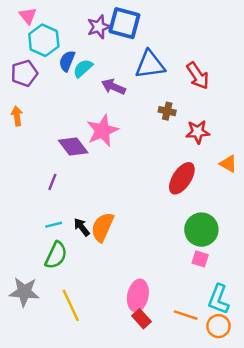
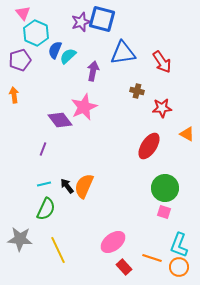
purple arrow: (113, 87) -> (93, 71), turned 78
pink ellipse: (138, 296) -> (113, 242), turned 40
red rectangle: (142, 319) -> (124, 267), moved

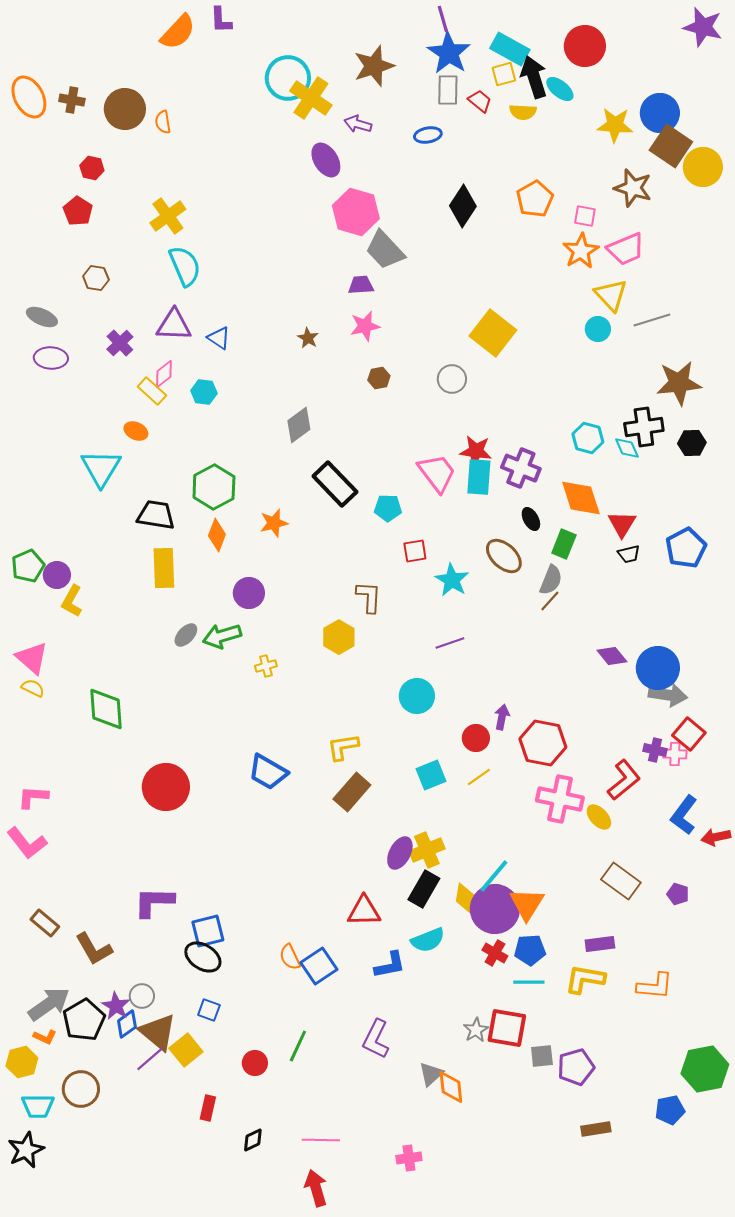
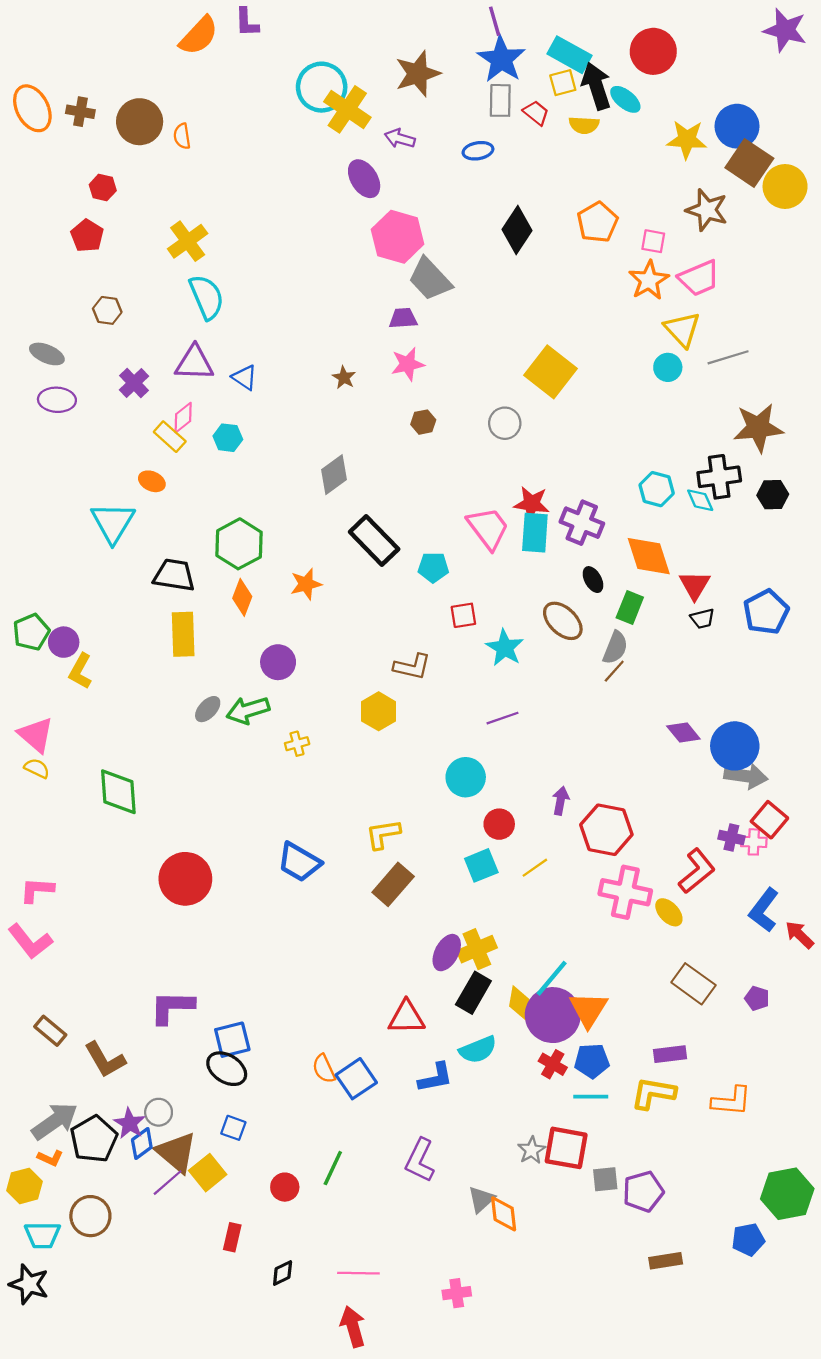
brown L-shape: (369, 597) -> (412, 667), turned 100
red circle: (476, 738) -> (499, 824), moved
red arrow: (716, 837) -> (800, 935), turned 56
black star: (26, 1150) -> (29, 1284), turned -30

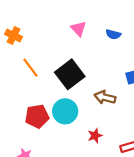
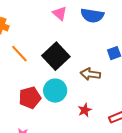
blue semicircle: (113, 34) -> (92, 15), size x1.6

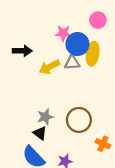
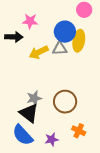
pink star: (63, 33) -> (30, 21), moved
black triangle: (40, 133) -> (29, 113), size x1.5
orange cross: (103, 144) -> (79, 131), moved

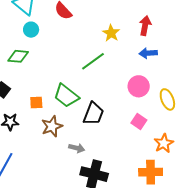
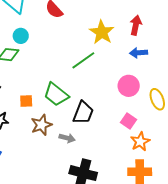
cyan circle: (31, 30) -> (21, 36), moved
yellow star: (111, 33) -> (102, 32), size x1.4
orange star: (164, 143) -> (140, 142), moved
gray arrow: (77, 148) -> (67, 138), moved

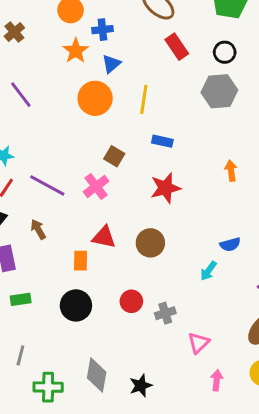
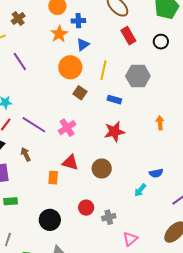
gray hexagon: (219, 91) -> (138, 76), moved
brown square: (114, 156) -> (80, 93), moved
black circle: (76, 305) -> (50, 220), moved

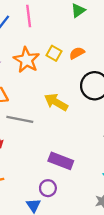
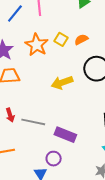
yellow arrow: (56, 102) -> (62, 83), turned -50
gray line: (20, 119) -> (33, 122), moved

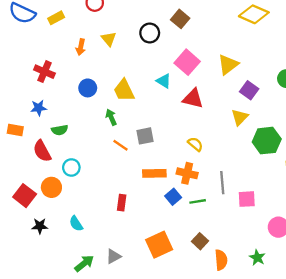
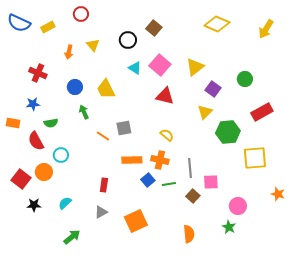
cyan triangle: (164, 81) -> (135, 68), moved
green arrow: (111, 117) -> (84, 112), moved
cyan semicircle: (76, 224) -> (65, 203), turned 80
brown square: (200, 241) -> (193, 196), moved
gray triangle: (113, 256) -> (101, 212), moved
green star: (257, 258) -> (229, 227), moved

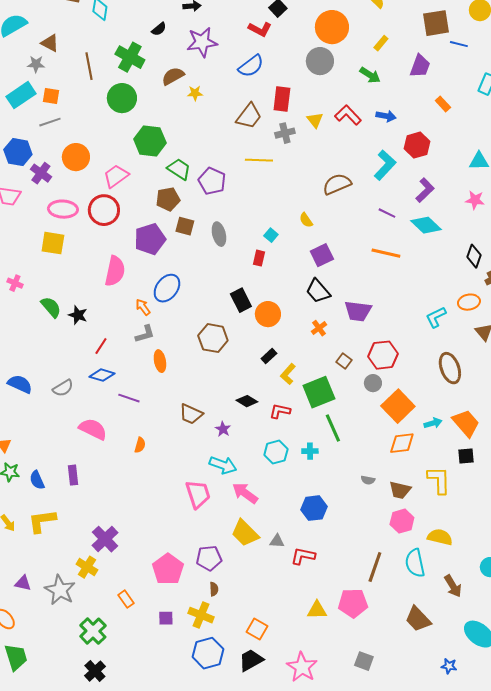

——

Exercise prompt >> From the line that contains "gray hexagon: (219, 91) -> (138, 76), moved" to the end of the material above, output every line exactly, both ends included, but leave out any pictures.

Exercise result >>
gray hexagon: (219, 91) -> (138, 76), moved
brown square: (114, 156) -> (80, 93), moved
black circle: (76, 305) -> (50, 220), moved

yellow arrow: (56, 102) -> (62, 83), turned -50
gray line: (20, 119) -> (33, 122), moved

cyan triangle: (164, 81) -> (135, 68), moved
green arrow: (111, 117) -> (84, 112), moved
cyan semicircle: (76, 224) -> (65, 203), turned 80
brown square: (200, 241) -> (193, 196), moved
gray triangle: (113, 256) -> (101, 212), moved
green star: (257, 258) -> (229, 227), moved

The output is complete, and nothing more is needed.